-- Work required --
Find the line with "camera: 25 degrees left, 10 degrees down" and the line with "(318, 105) = (235, 157): blue" in the entries below; output exactly those two lines, every line between them, and no others.

-- Available data --
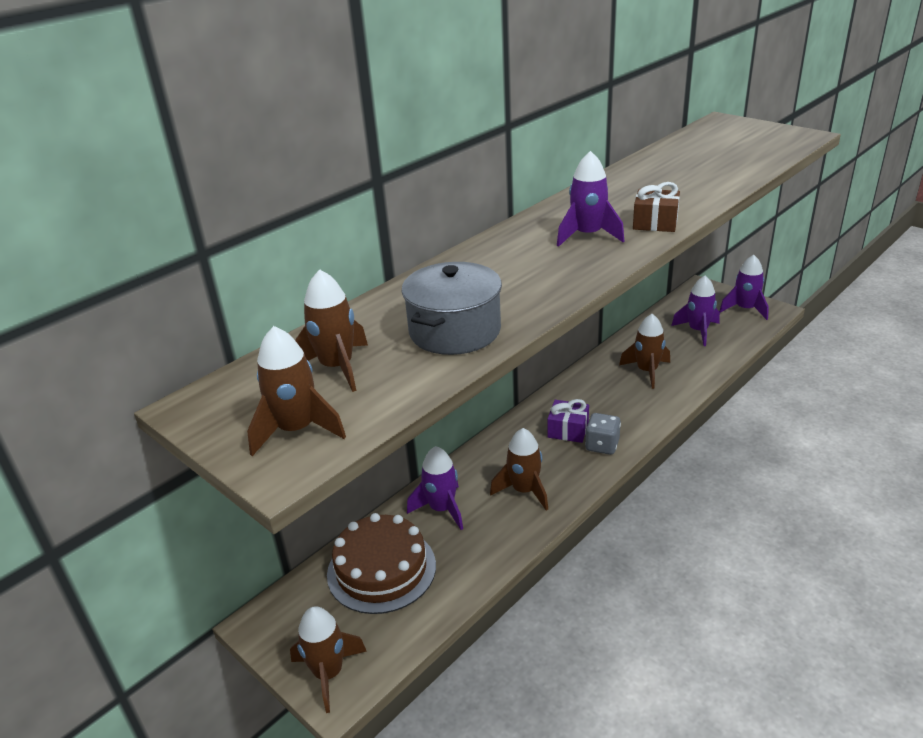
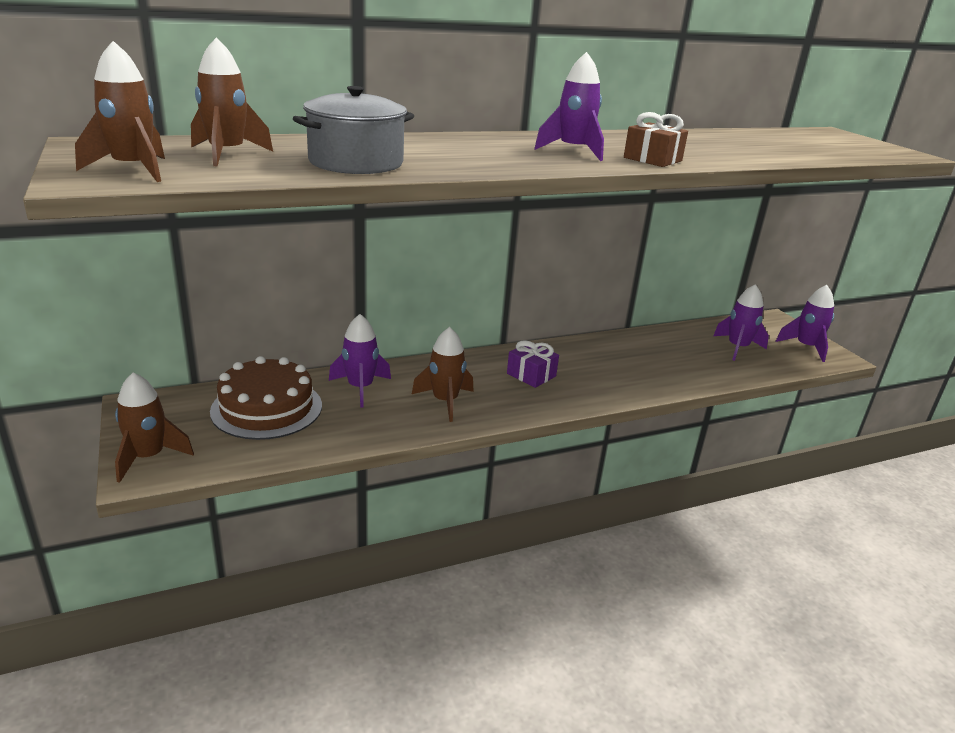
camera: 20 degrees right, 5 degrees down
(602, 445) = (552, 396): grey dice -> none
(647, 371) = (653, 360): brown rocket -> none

--

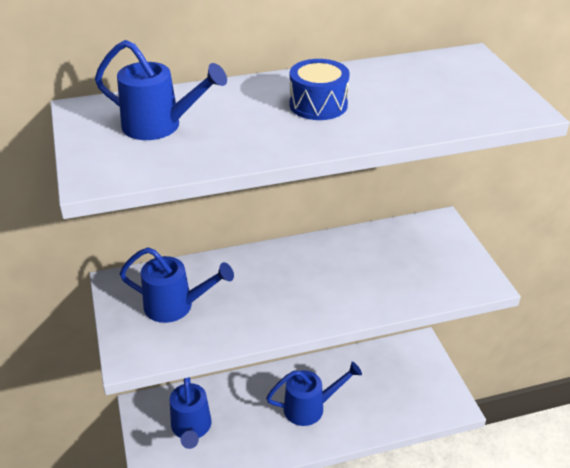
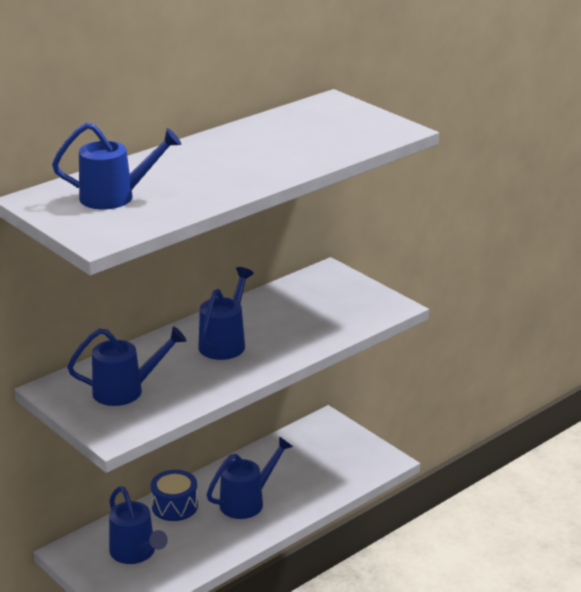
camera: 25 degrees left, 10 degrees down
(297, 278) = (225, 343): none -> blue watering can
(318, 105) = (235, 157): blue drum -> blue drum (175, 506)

-- Task answer --
camera: 25 degrees left, 10 degrees down
(297, 278) = (225, 343): none -> blue watering can
(318, 105) = (235, 157): blue drum -> blue drum (175, 506)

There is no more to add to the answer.